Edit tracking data

━━━━━━

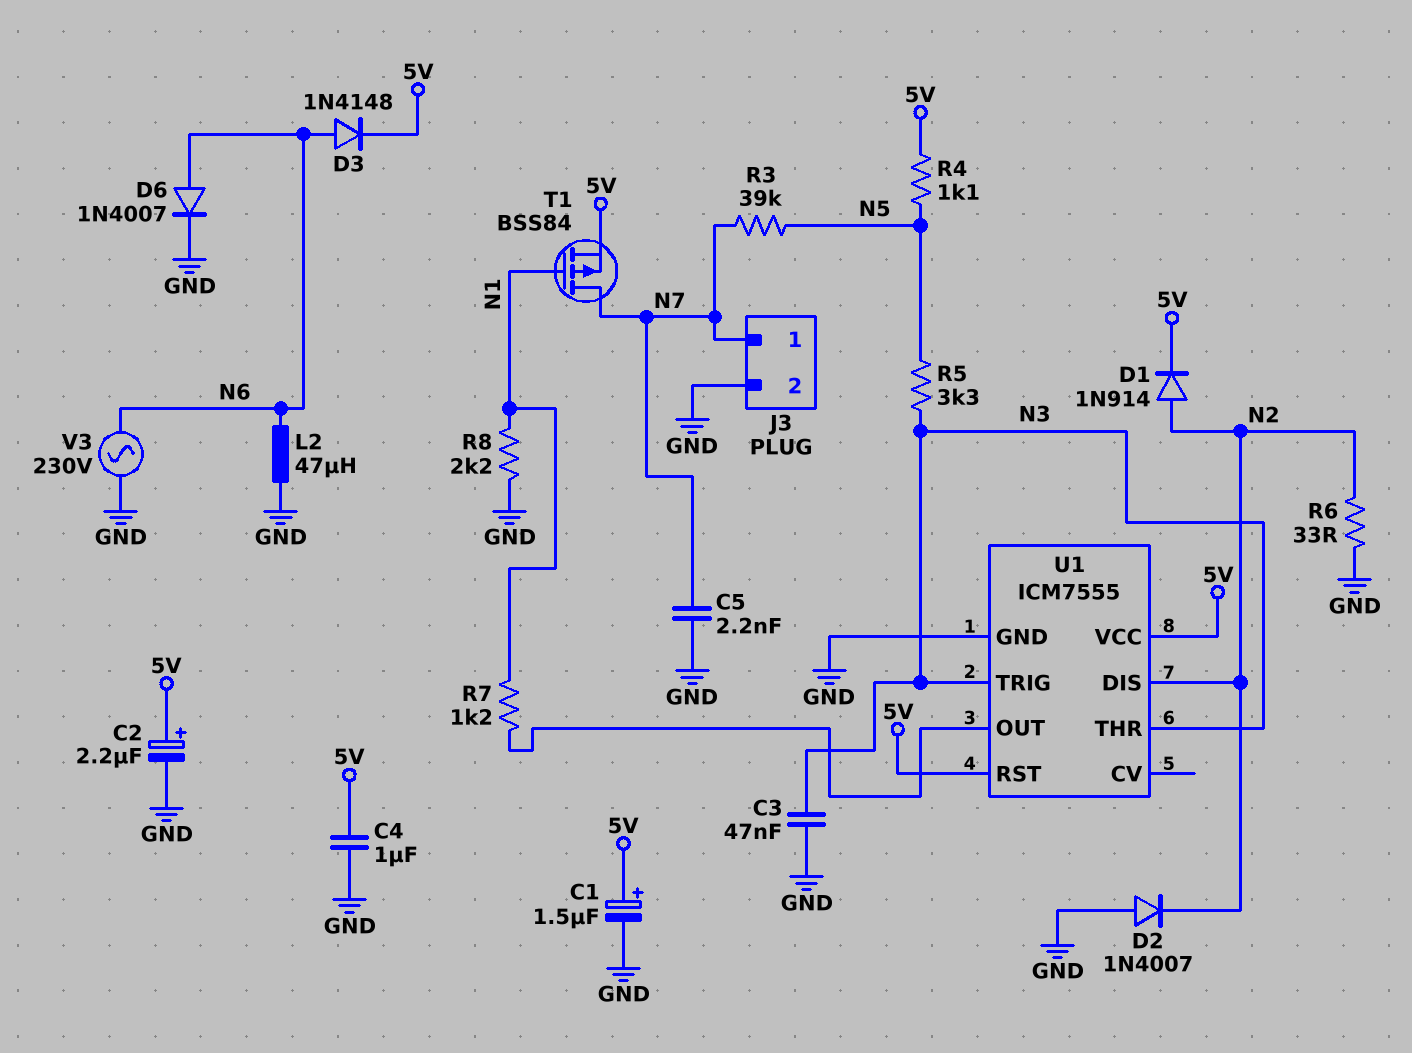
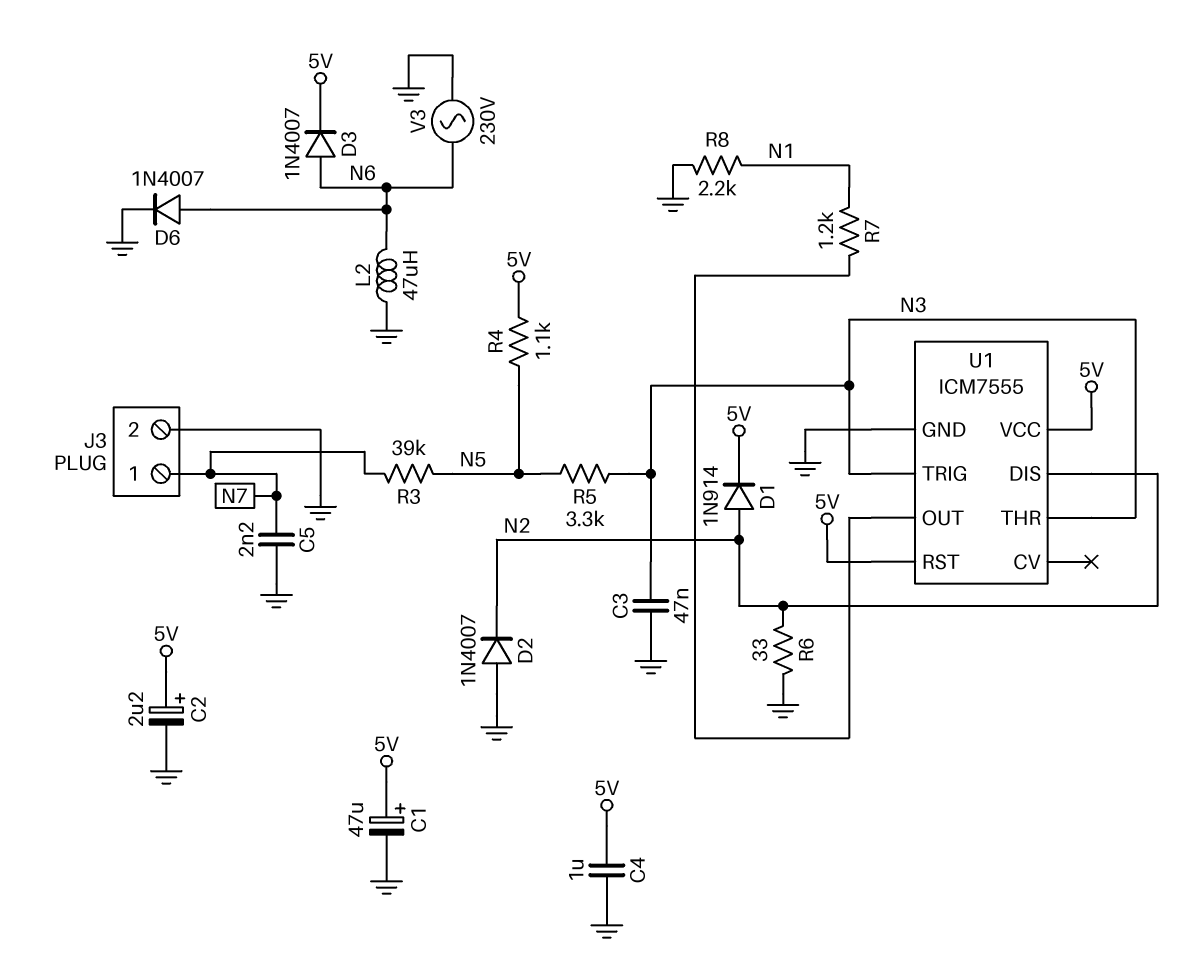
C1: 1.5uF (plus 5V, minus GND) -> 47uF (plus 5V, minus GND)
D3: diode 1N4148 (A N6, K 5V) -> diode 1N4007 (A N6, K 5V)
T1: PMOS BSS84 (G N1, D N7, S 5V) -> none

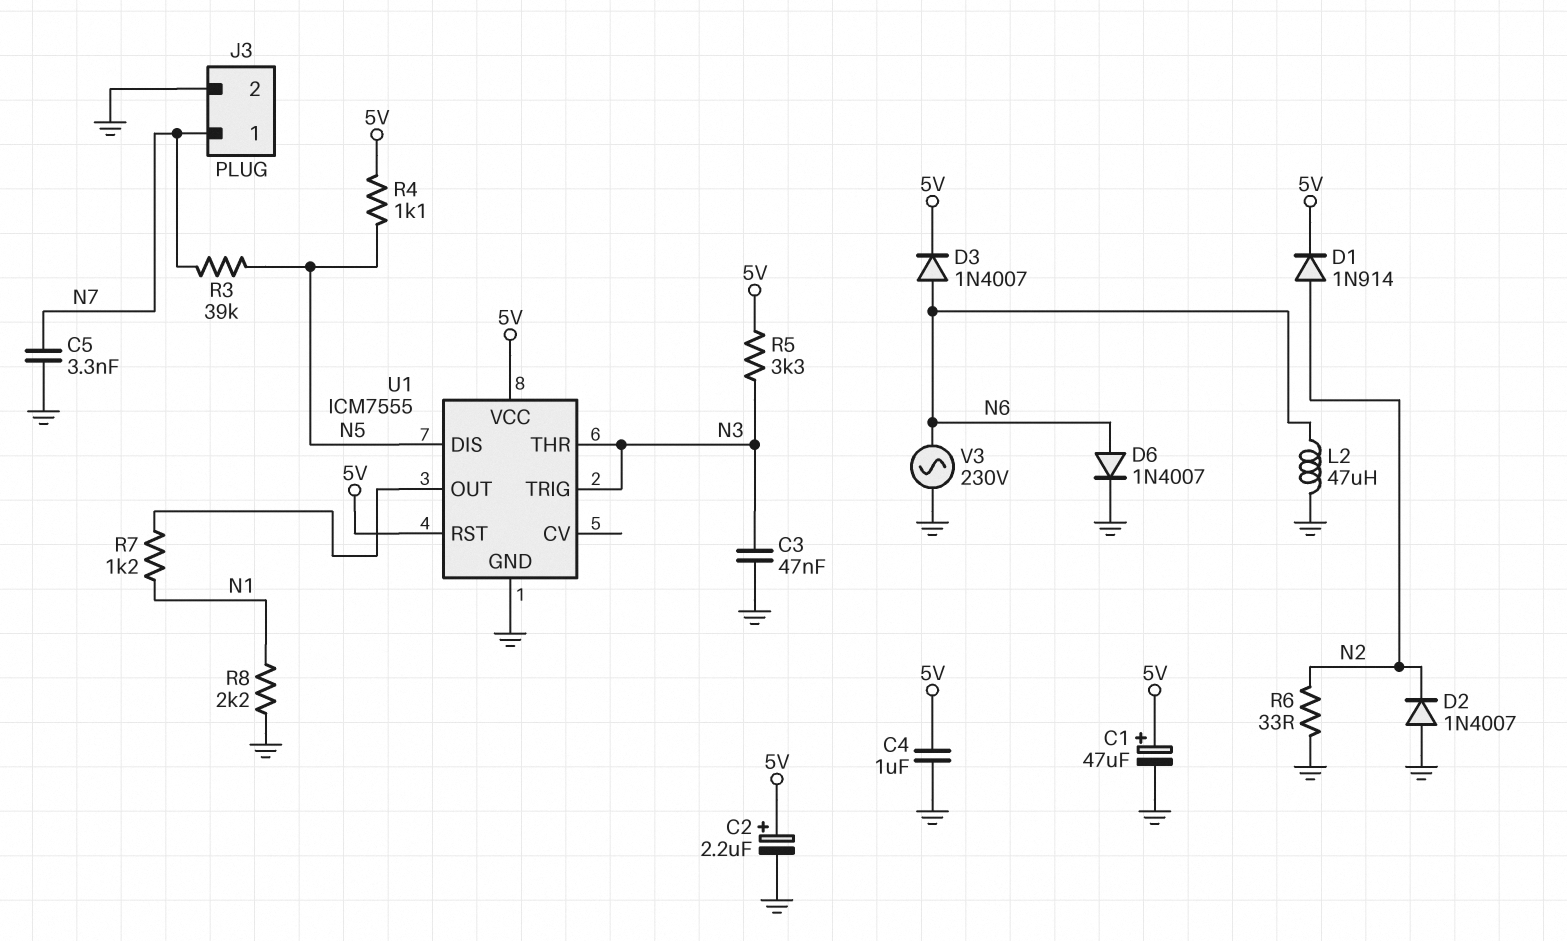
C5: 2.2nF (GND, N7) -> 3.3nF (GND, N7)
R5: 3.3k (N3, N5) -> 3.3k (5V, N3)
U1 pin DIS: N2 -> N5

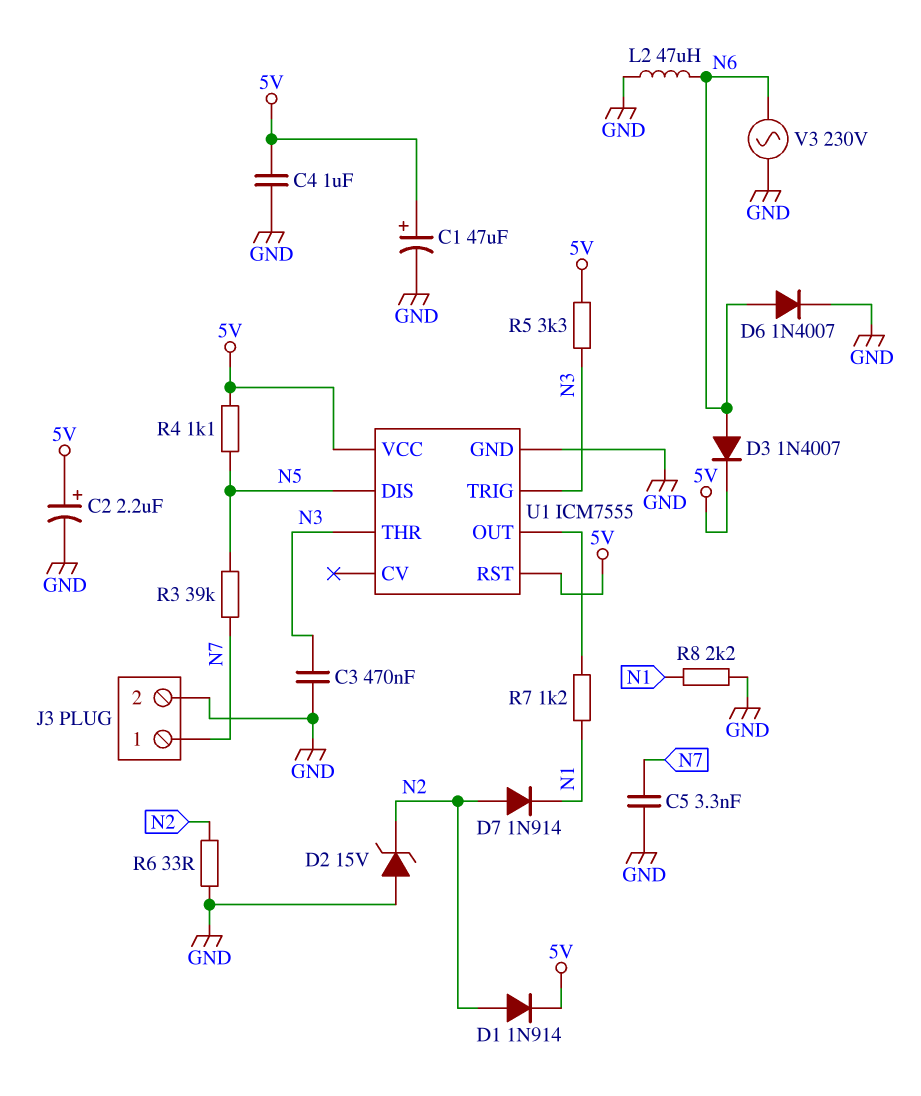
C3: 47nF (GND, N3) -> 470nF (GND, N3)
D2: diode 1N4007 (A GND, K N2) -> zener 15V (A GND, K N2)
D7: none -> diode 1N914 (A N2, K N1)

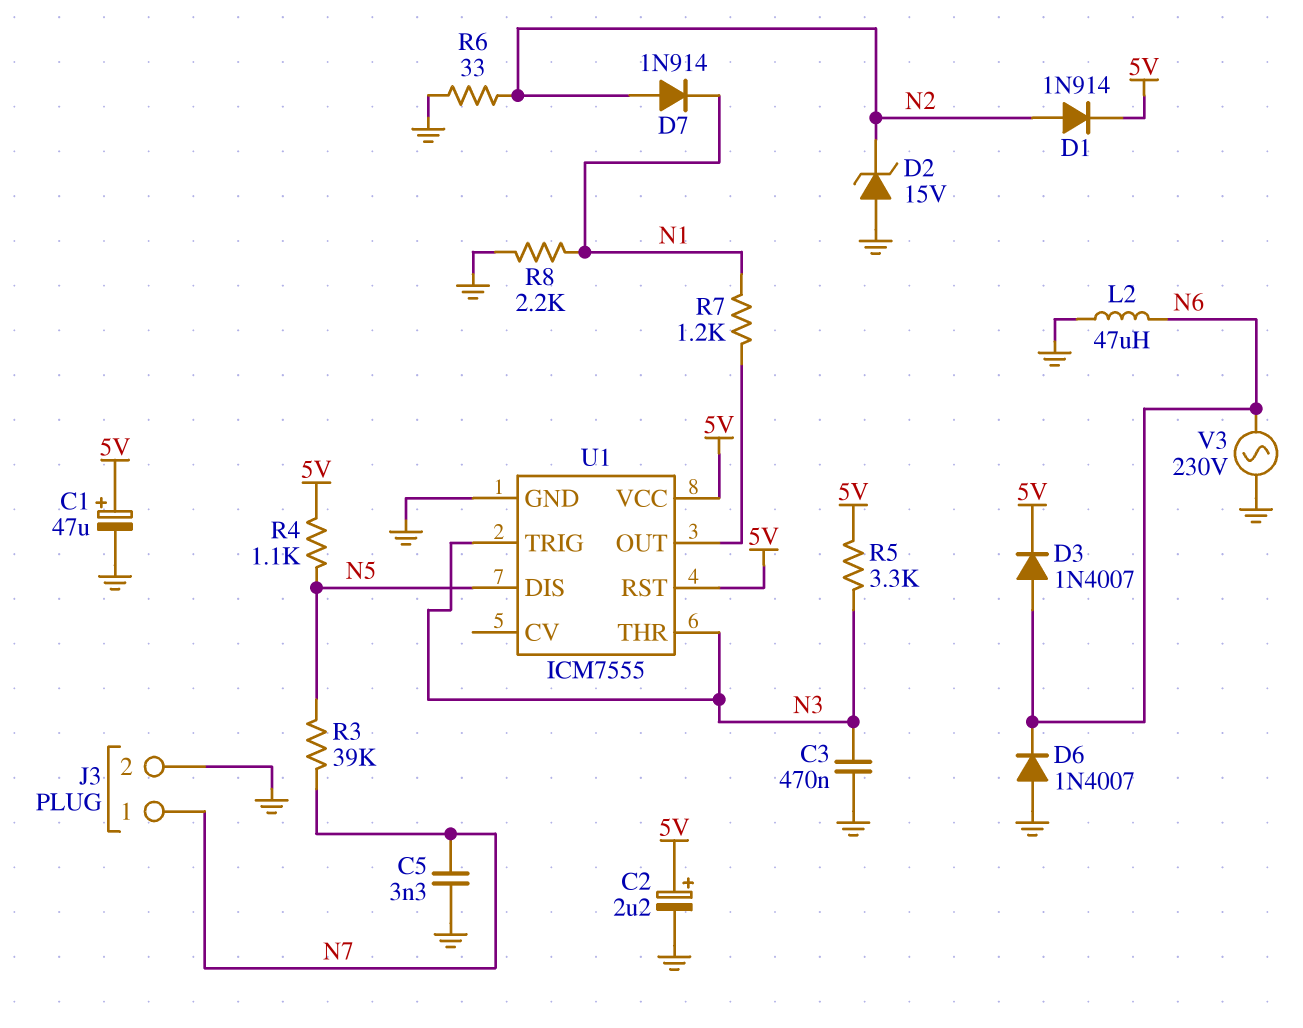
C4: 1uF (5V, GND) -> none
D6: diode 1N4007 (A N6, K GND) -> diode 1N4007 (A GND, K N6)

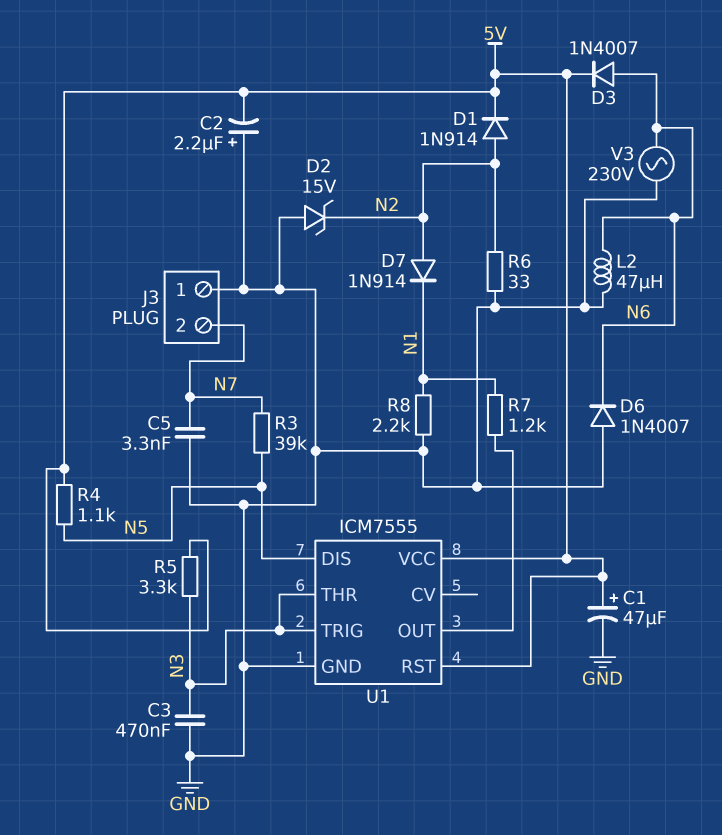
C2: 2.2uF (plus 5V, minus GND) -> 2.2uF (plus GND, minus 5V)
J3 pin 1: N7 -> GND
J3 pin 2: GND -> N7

━━━━━━

Task goal |
Only the lines from the one holding "D6: diode 1N4007" through the end of the records belong in the answer, copied exactly and without pictures.

Answer section |
D6: diode 1N4007 (A N6, K GND) -> diode 1N4007 (A GND, K N6)

C2: 2.2uF (plus 5V, minus GND) -> 2.2uF (plus GND, minus 5V)
J3 pin 1: N7 -> GND
J3 pin 2: GND -> N7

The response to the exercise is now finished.